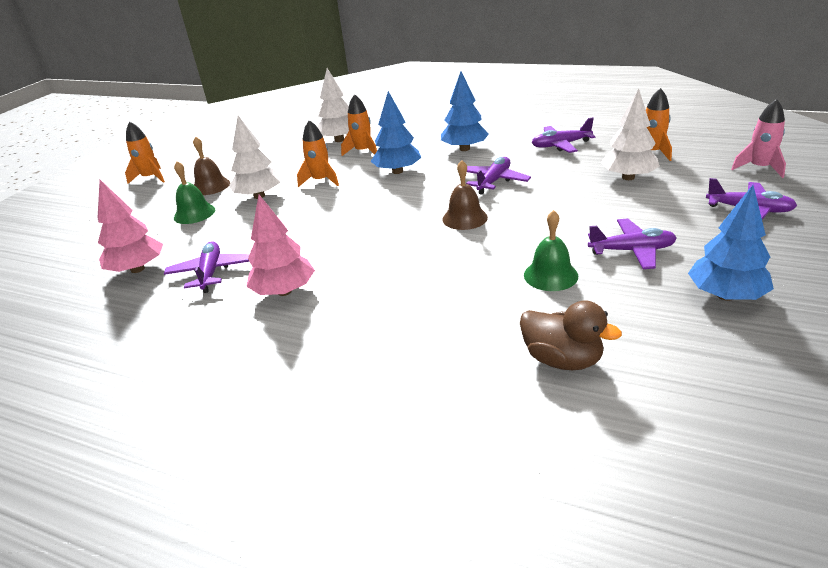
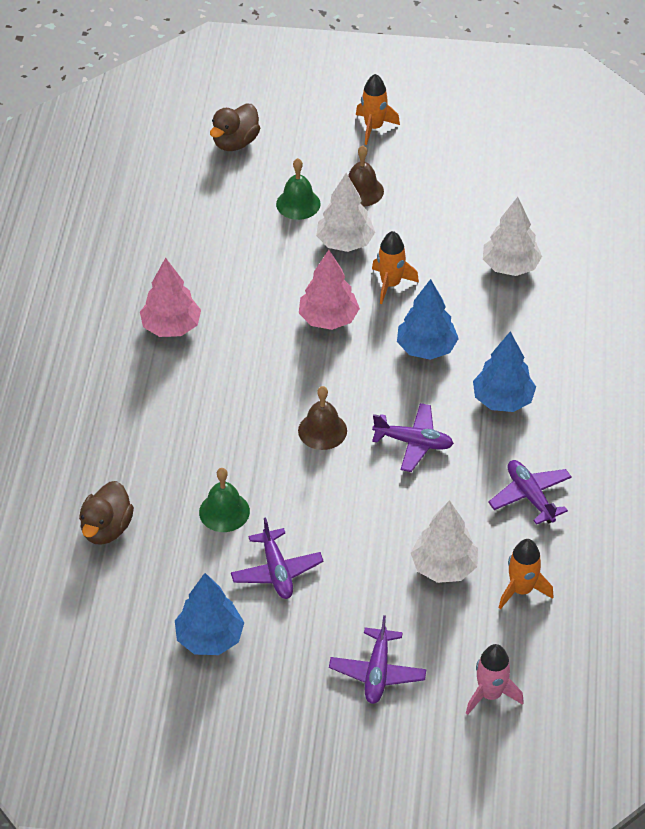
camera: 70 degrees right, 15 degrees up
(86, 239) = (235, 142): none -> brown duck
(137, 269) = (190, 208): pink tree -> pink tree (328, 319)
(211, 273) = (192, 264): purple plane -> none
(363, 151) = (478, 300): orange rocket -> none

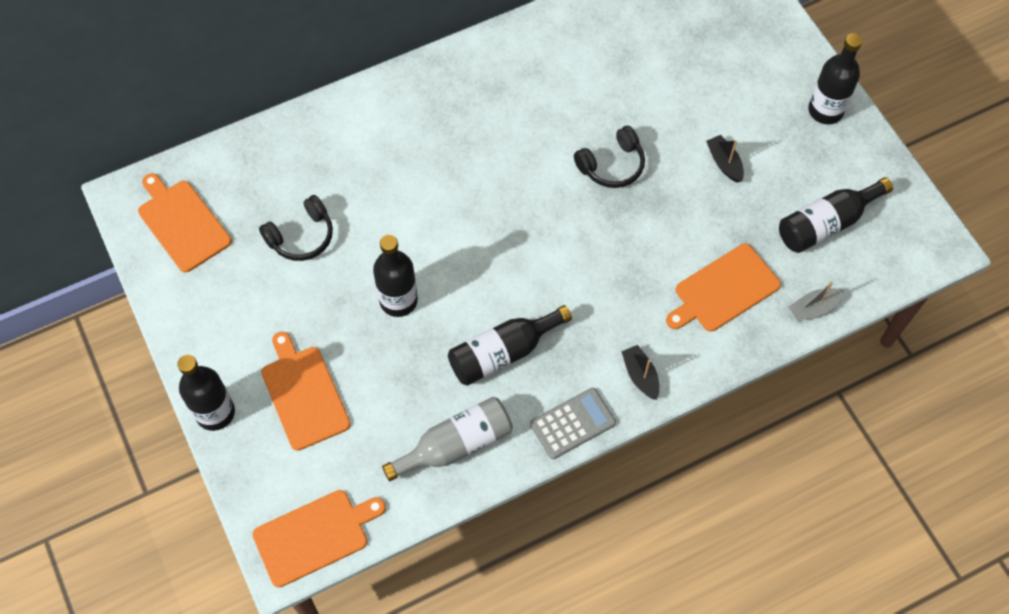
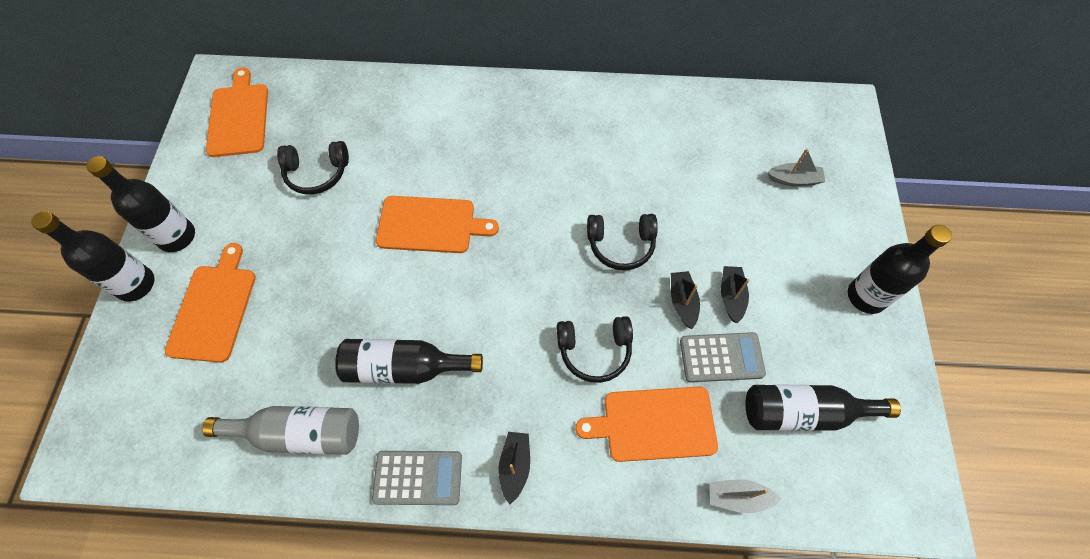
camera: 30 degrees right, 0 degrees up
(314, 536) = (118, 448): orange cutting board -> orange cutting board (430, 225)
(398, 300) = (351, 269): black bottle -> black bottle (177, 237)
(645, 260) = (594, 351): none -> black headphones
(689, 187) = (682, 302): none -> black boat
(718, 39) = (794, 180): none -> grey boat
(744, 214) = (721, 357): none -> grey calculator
...
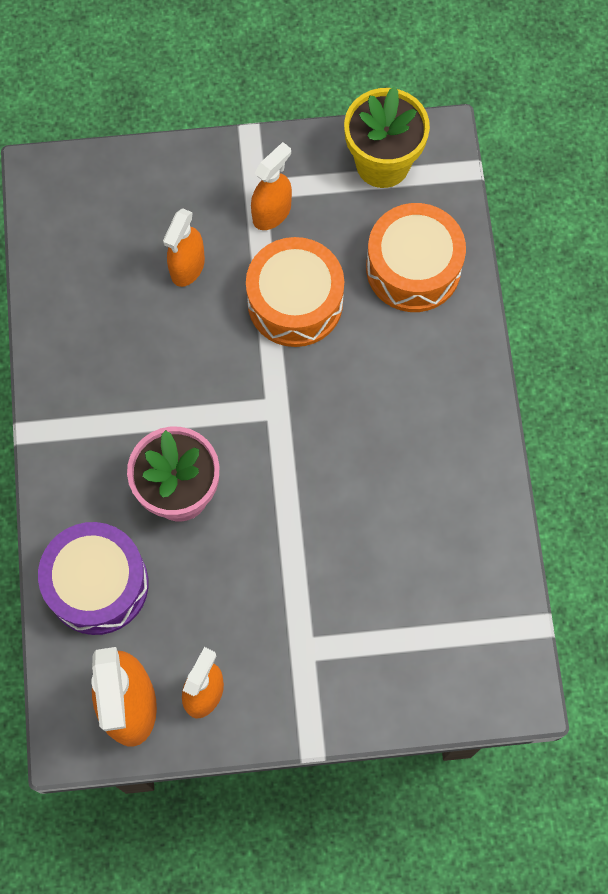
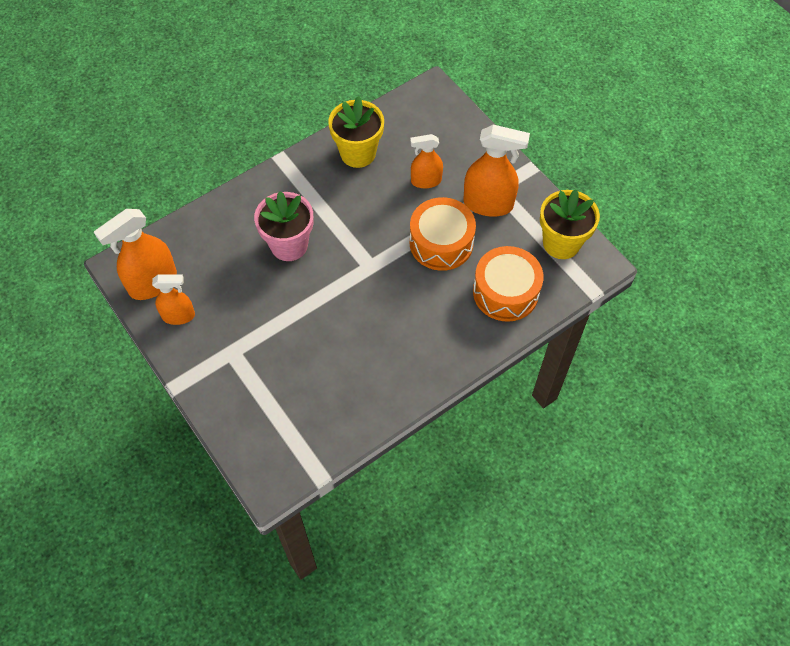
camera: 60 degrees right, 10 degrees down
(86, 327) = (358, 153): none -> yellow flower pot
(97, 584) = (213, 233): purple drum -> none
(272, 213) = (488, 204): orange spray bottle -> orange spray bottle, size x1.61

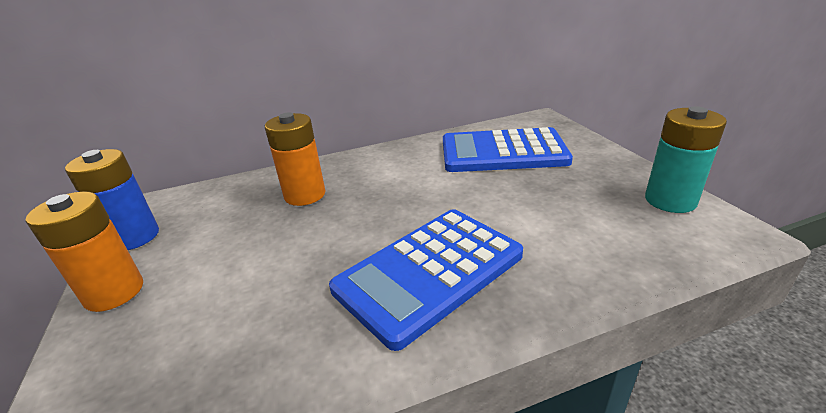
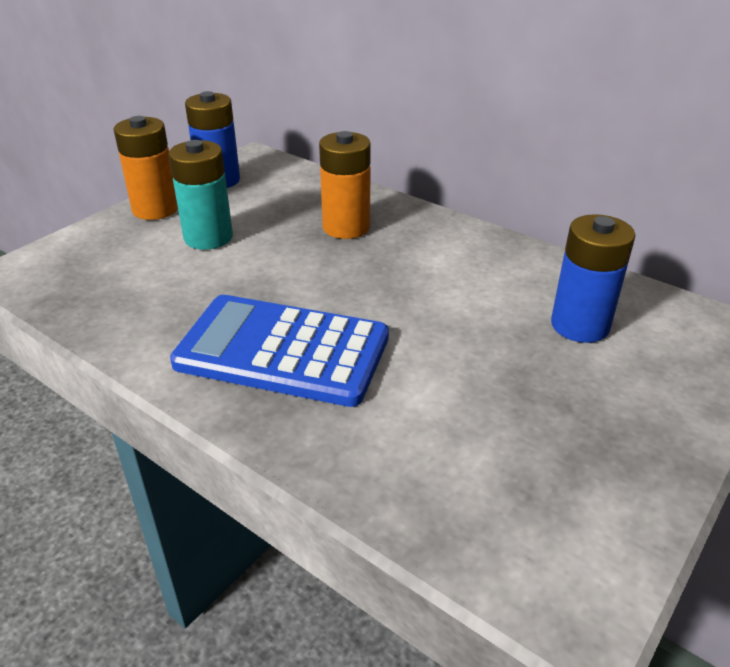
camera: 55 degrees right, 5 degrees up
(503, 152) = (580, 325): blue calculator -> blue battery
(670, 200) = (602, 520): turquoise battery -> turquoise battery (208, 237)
--
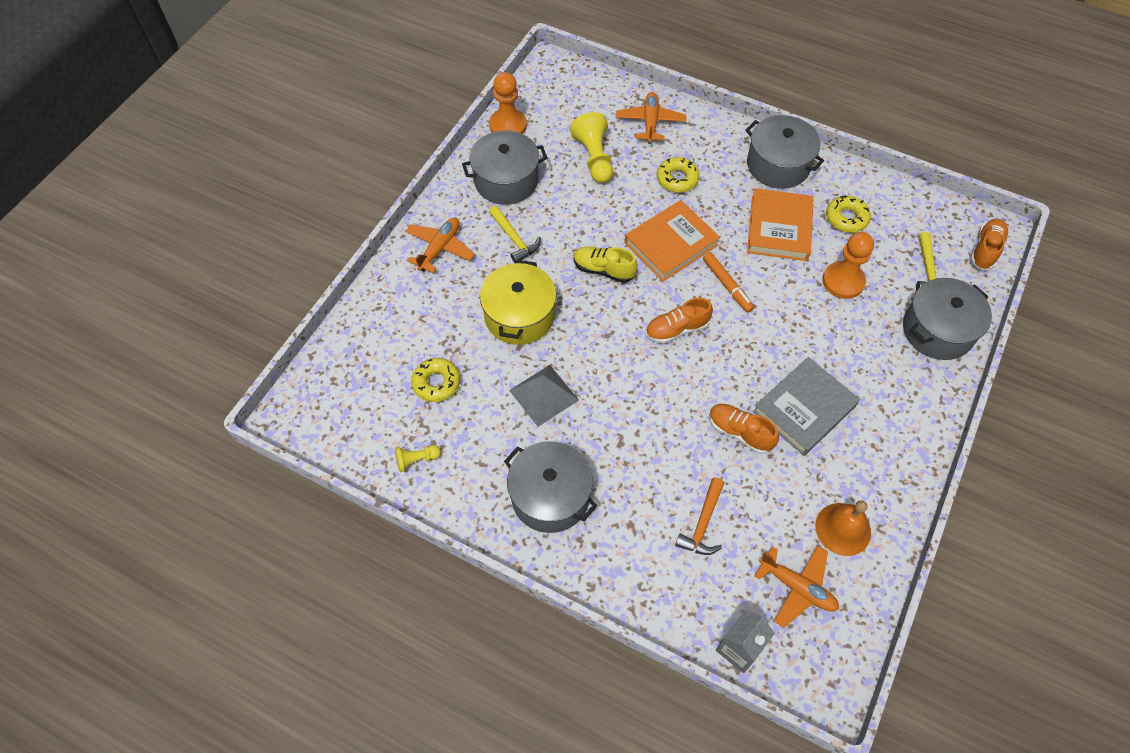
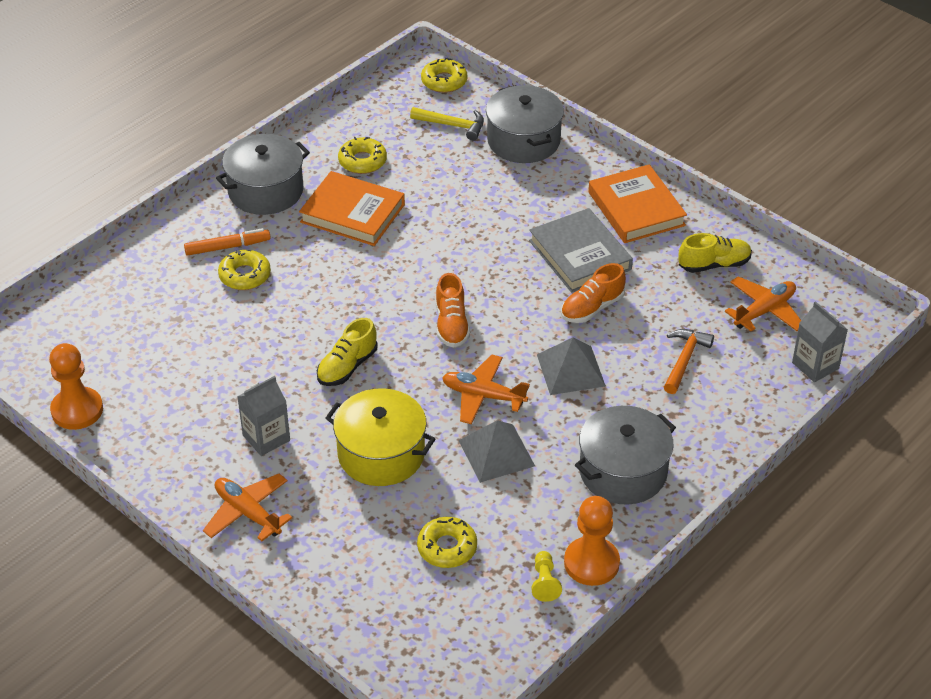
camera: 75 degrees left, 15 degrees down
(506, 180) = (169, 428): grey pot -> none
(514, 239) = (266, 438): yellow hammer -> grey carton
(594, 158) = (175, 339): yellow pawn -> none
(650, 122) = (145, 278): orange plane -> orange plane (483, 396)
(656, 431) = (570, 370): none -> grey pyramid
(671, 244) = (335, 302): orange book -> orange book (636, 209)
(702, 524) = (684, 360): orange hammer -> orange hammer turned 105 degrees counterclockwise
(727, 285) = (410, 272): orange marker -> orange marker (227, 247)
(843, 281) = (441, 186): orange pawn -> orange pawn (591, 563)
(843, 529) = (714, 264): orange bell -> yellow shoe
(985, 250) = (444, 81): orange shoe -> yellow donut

→ WORK TO COMPLETE: A single number is expected: how many lines in the entries above hold the word "down".

→ WRITTEN RESPONSE: 2